Task material Block Start
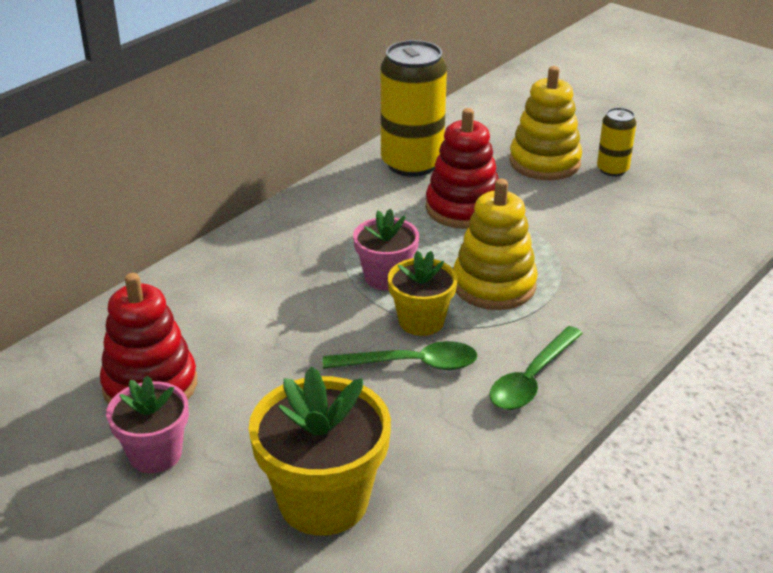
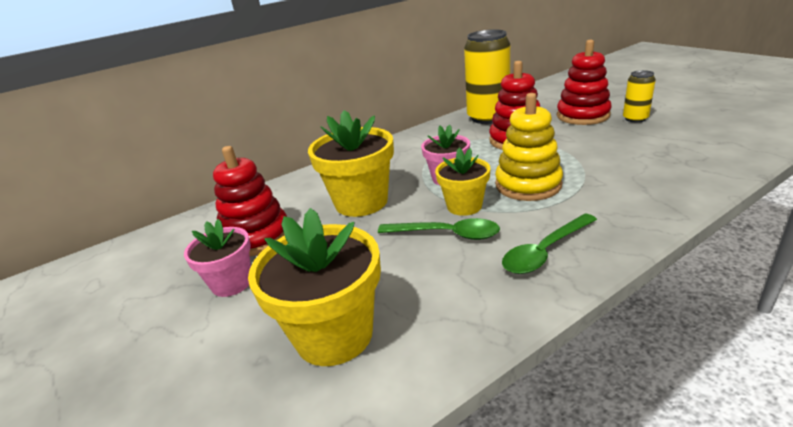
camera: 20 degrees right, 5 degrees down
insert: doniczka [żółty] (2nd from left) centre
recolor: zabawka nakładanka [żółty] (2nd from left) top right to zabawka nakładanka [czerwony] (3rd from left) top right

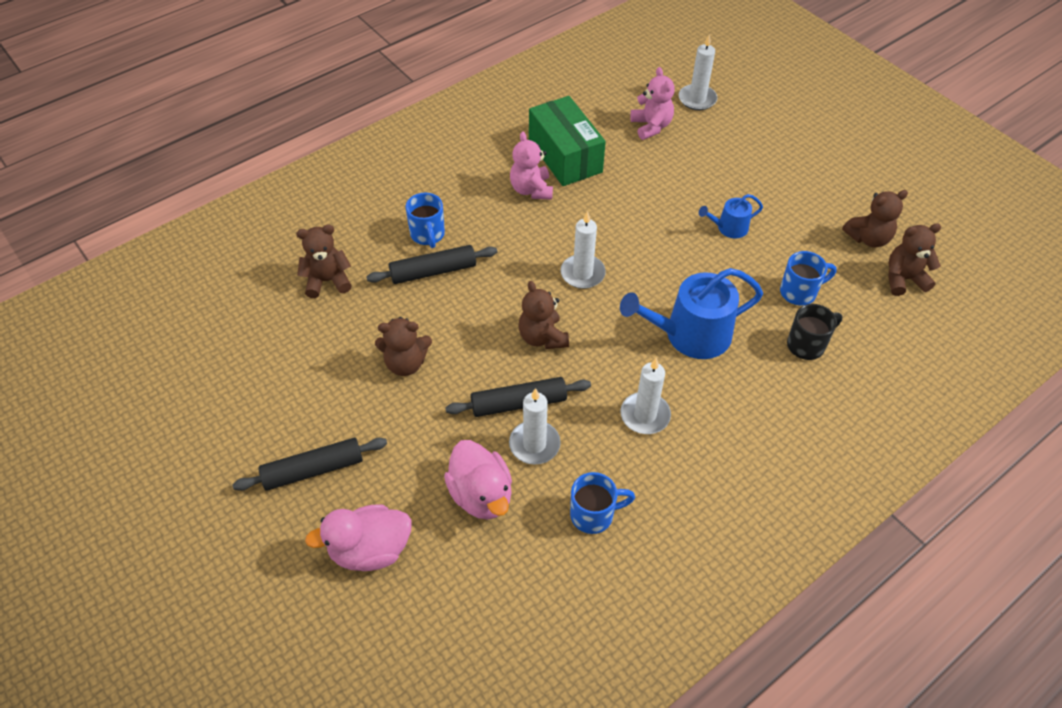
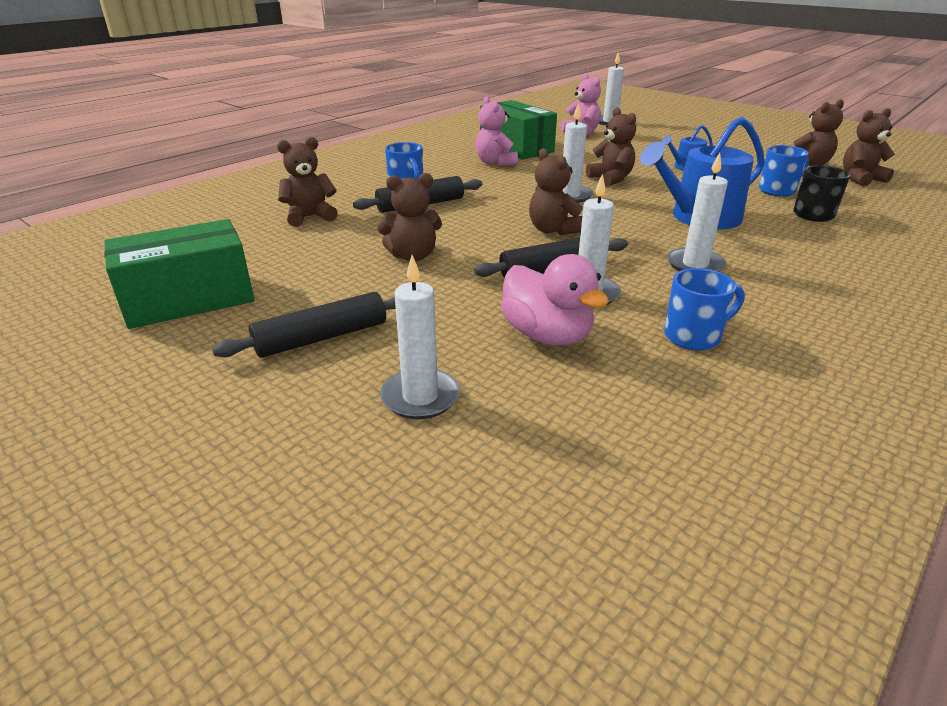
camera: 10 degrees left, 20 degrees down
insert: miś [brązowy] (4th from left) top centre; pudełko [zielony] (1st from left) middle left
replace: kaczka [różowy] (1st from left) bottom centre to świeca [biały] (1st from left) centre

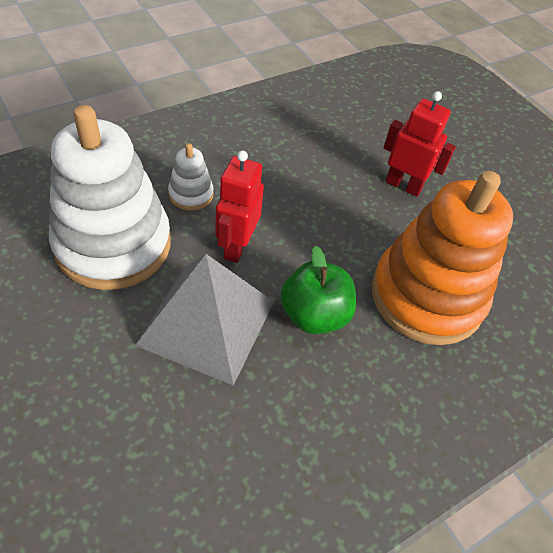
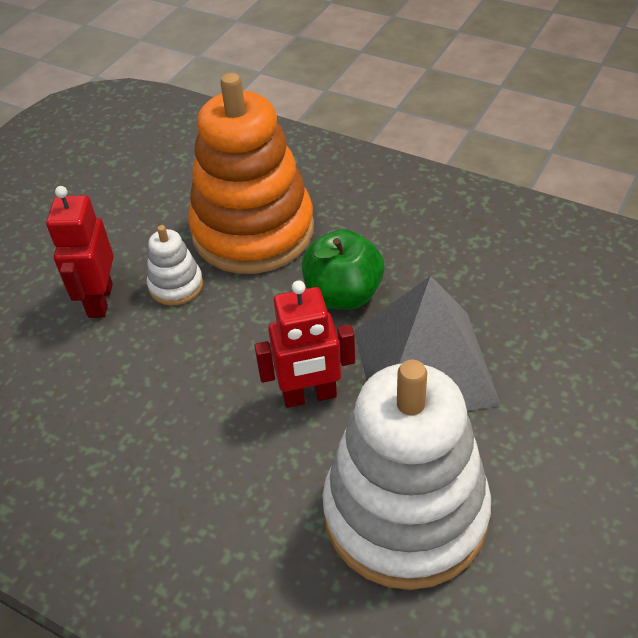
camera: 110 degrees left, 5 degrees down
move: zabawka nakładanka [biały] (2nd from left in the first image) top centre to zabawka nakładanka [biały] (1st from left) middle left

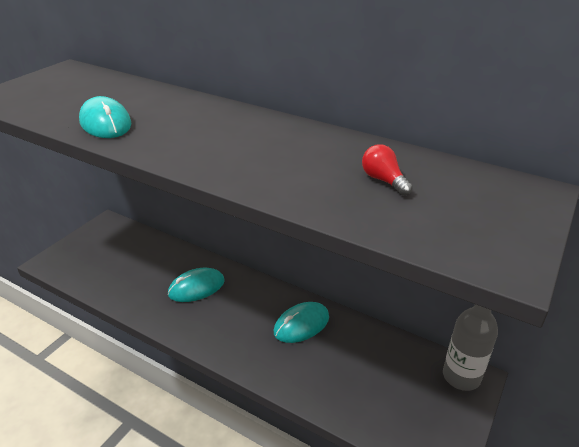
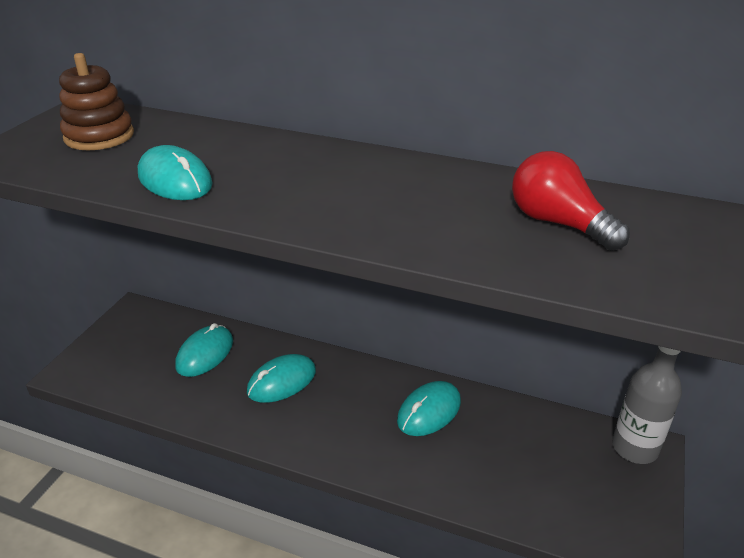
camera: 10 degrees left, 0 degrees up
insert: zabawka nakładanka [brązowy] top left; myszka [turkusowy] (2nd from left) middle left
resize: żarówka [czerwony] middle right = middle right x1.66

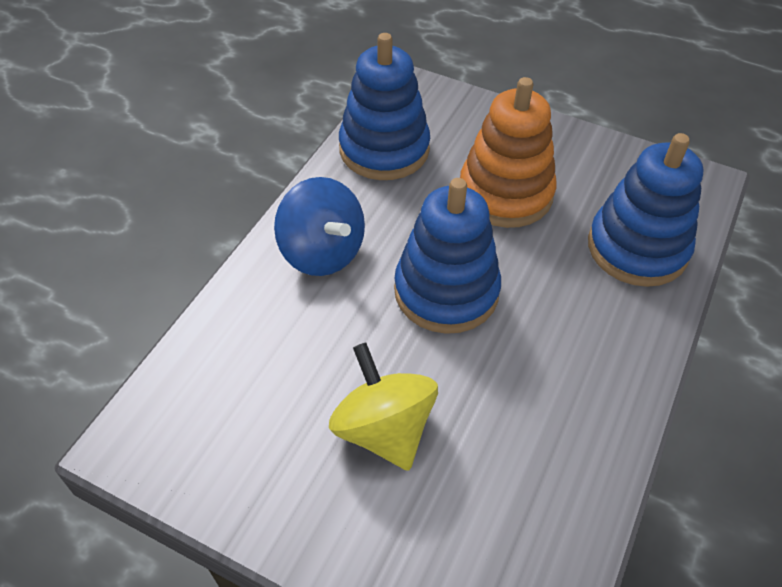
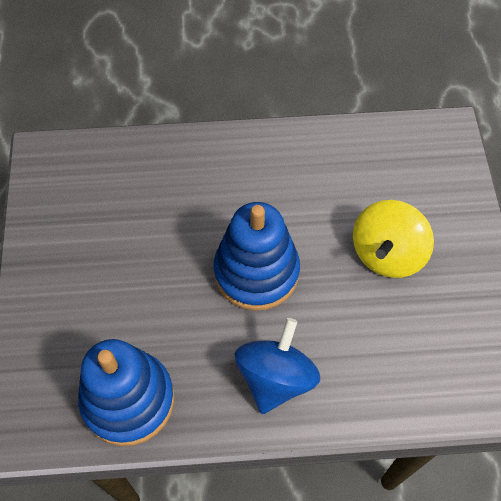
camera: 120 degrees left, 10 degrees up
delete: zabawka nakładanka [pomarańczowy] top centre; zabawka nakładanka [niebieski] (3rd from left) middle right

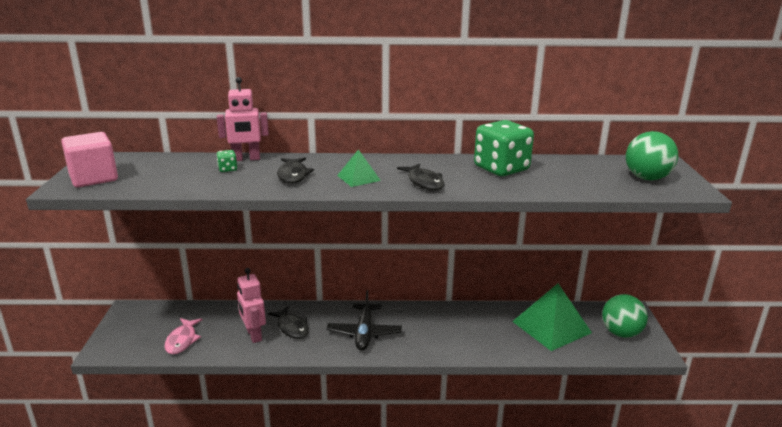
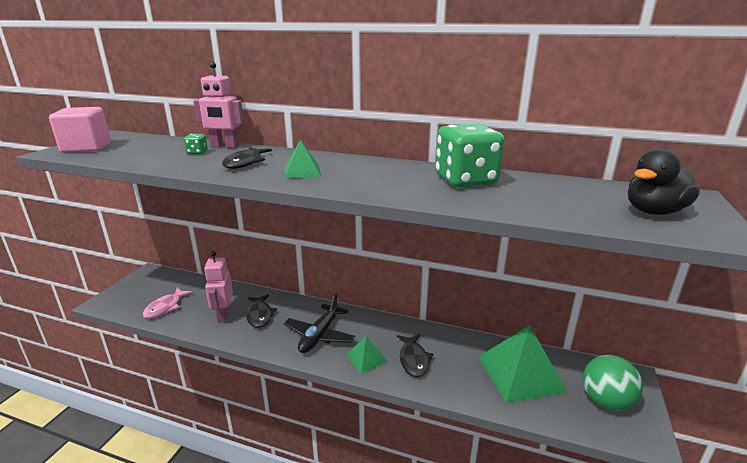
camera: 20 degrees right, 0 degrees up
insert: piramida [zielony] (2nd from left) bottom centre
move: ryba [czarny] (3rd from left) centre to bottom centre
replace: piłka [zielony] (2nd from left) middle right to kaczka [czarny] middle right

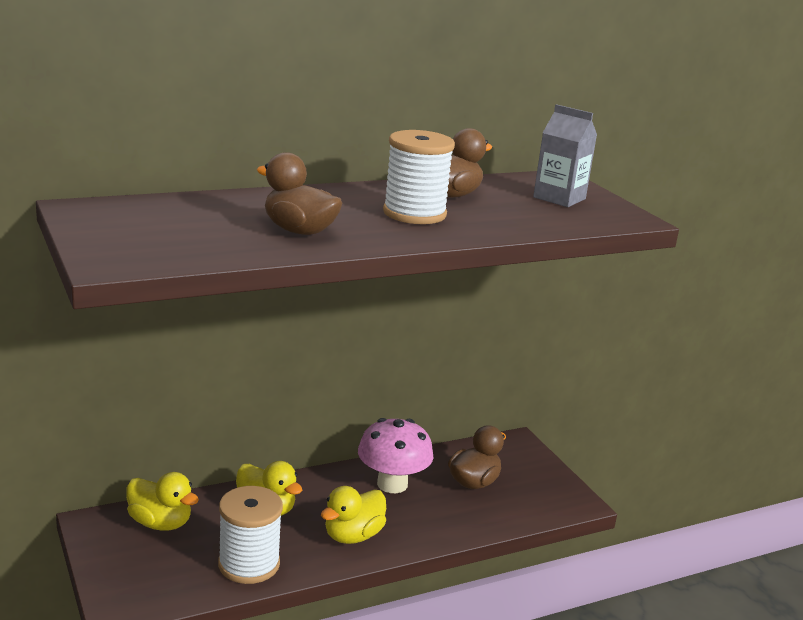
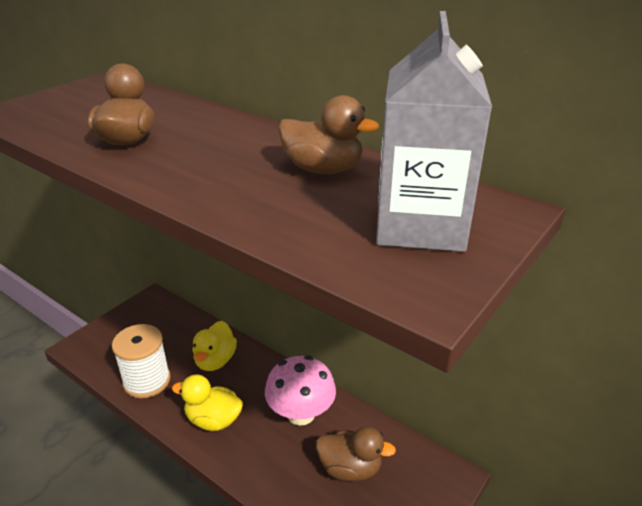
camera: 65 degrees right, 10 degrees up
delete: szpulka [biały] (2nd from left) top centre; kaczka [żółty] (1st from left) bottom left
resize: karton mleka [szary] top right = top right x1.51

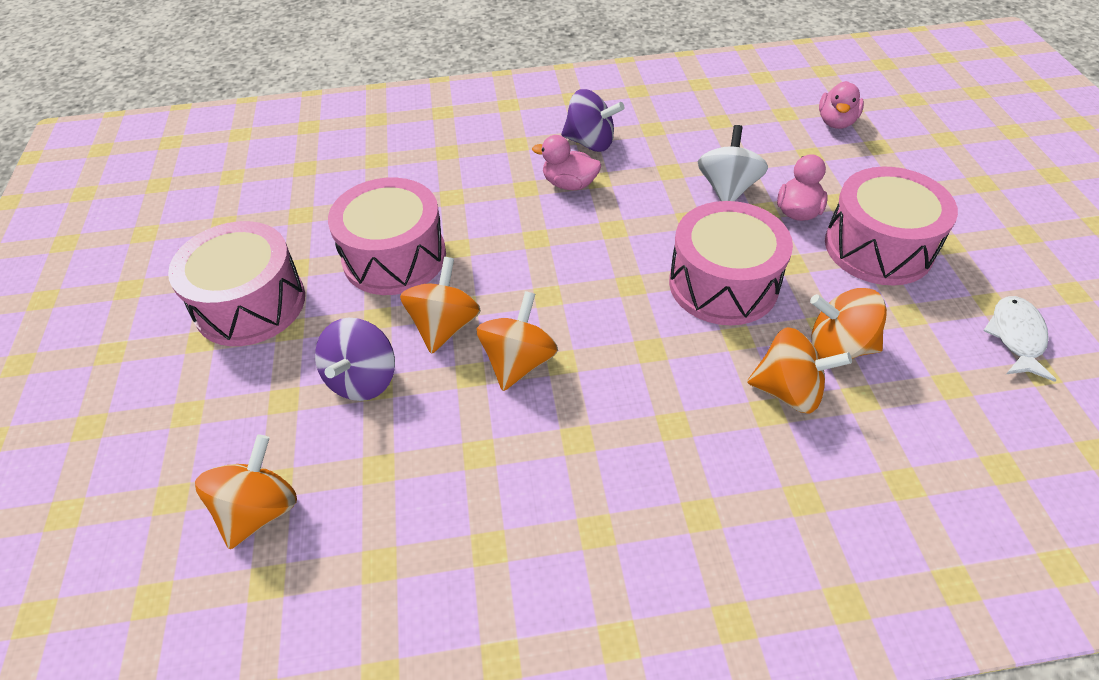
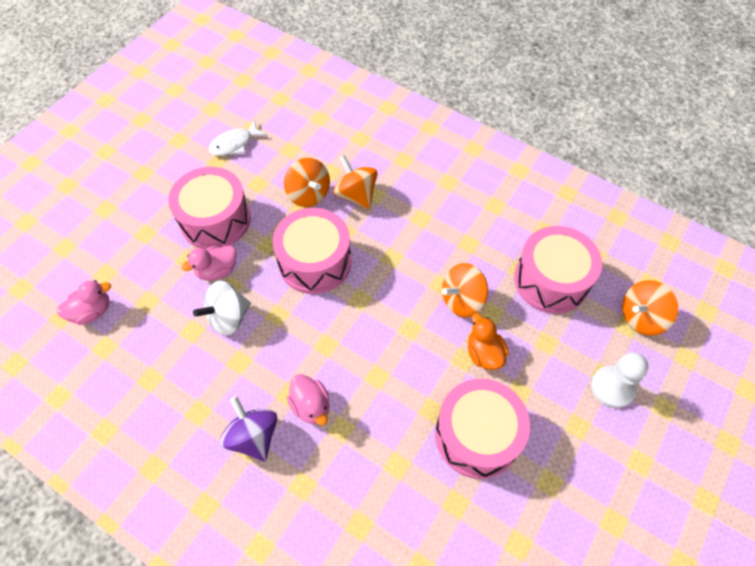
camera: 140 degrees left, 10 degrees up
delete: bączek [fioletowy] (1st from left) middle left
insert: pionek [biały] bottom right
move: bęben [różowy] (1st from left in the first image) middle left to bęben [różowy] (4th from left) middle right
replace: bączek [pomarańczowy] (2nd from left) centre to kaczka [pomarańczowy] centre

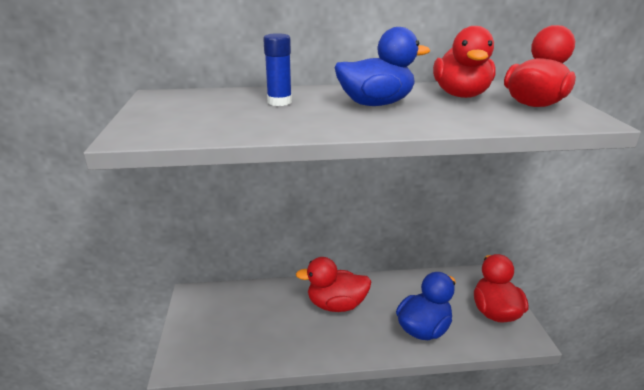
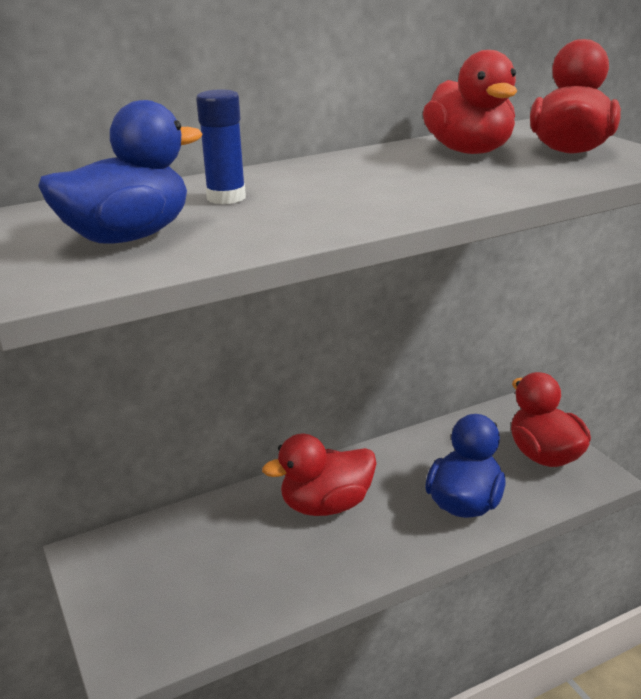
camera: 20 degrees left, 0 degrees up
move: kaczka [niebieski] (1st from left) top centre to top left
Task material Block End
For this exercise, transcribe the data above line by line, exactly, with pictures omitted.

camera: 20 degrees right, 5 degrees down
insert: doniczka [żółty] (2nd from left) centre
recolor: zabawka nakładanka [żółty] (2nd from left) top right to zabawka nakładanka [czerwony] (3rd from left) top right

camera: 10 degrees left, 20 degrees down
insert: miś [brązowy] (4th from left) top centre; pudełko [zielony] (1st from left) middle left
replace: kaczka [różowy] (1st from left) bottom centre to świeca [biały] (1st from left) centre

camera: 110 degrees left, 5 degrees down
move: zabawka nakładanka [biały] (2nd from left in the first image) top centre to zabawka nakładanka [biały] (1st from left) middle left

camera: 10 degrees left, 0 degrees up
insert: zabawka nakładanka [brązowy] top left; myszka [turkusowy] (2nd from left) middle left
resize: żarówka [czerwony] middle right = middle right x1.66

camera: 120 degrees left, 10 degrees up
delete: zabawka nakładanka [pomarańczowy] top centre; zabawka nakładanka [niebieski] (3rd from left) middle right

camera: 20 degrees right, 0 degrees up
insert: piramida [zielony] (2nd from left) bottom centre
move: ryba [czarny] (3rd from left) centre to bottom centre
replace: piłka [zielony] (2nd from left) middle right to kaczka [czarny] middle right

camera: 65 degrees right, 10 degrees up
delete: szpulka [biały] (2nd from left) top centre; kaczka [żółty] (1st from left) bottom left
resize: karton mleka [szary] top right = top right x1.51

camera: 140 degrees left, 10 degrees up
delete: bączek [fioletowy] (1st from left) middle left
insert: pionek [biały] bottom right
move: bęben [różowy] (1st from left in the first image) middle left to bęben [różowy] (4th from left) middle right
replace: bączek [pomarańczowy] (2nd from left) centre to kaczka [pomarańczowy] centre

camera: 20 degrees left, 0 degrees up
move: kaczka [niebieski] (1st from left) top centre to top left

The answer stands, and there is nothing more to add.